Work instruction: Beginning at the line that holds "U11: NOR 74LS02", copy the material below exactly through its last line.

Record excerpts:
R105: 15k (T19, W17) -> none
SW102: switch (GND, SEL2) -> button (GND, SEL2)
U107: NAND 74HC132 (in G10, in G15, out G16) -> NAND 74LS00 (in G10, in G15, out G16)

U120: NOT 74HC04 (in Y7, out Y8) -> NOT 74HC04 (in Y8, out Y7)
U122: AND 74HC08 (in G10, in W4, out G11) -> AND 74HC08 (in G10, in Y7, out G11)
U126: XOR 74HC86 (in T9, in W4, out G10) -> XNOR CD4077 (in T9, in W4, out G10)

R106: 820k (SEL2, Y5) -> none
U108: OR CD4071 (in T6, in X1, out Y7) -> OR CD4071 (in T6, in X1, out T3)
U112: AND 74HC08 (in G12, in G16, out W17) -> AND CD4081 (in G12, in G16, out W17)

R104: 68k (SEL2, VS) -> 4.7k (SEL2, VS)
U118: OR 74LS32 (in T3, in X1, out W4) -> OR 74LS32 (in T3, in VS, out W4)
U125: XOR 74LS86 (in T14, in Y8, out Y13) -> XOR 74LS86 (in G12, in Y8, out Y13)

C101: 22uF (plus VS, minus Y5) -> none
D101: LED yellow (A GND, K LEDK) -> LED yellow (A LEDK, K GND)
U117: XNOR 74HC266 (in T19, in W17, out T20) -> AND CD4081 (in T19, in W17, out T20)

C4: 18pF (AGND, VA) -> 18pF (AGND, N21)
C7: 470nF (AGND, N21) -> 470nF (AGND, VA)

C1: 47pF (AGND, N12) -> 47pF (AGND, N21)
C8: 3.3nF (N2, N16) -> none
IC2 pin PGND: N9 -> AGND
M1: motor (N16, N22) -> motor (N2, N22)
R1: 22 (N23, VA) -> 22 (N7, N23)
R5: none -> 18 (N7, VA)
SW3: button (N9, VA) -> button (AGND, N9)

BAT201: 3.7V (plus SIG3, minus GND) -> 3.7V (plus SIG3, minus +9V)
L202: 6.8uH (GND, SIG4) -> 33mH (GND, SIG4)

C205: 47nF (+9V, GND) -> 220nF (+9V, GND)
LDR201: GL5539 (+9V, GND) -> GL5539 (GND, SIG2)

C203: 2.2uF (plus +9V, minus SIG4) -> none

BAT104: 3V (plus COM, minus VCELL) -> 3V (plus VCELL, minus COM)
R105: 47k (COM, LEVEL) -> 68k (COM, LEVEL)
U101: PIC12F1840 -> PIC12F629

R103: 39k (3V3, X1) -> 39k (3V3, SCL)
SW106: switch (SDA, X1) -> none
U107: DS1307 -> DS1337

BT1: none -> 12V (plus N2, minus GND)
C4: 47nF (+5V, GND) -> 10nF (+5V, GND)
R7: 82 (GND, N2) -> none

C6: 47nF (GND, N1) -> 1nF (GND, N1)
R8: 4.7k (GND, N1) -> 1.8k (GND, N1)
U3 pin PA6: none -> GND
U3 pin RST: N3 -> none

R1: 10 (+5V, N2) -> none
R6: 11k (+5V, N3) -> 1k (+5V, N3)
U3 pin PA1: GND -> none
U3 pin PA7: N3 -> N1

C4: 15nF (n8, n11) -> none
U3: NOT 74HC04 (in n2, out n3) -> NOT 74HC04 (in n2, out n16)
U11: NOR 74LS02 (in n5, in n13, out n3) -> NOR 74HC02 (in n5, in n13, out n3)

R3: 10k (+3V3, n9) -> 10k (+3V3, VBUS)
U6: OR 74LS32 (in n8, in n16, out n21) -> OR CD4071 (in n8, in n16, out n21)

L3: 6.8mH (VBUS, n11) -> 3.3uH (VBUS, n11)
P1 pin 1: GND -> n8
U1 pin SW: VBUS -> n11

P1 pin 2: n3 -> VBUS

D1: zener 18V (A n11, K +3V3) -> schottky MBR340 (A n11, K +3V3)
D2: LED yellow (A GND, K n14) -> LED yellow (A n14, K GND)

The answer:
U11: NOR 74LS02 (in n5, in n13, out n3) -> NOR 74HC02 (in n5, in n13, out n3)

R3: 10k (+3V3, n9) -> 10k (+3V3, VBUS)
U6: OR 74LS32 (in n8, in n16, out n21) -> OR CD4071 (in n8, in n16, out n21)

L3: 6.8mH (VBUS, n11) -> 3.3uH (VBUS, n11)
P1 pin 1: GND -> n8
U1 pin SW: VBUS -> n11

P1 pin 2: n3 -> VBUS

D1: zener 18V (A n11, K +3V3) -> schottky MBR340 (A n11, K +3V3)
D2: LED yellow (A GND, K n14) -> LED yellow (A n14, K GND)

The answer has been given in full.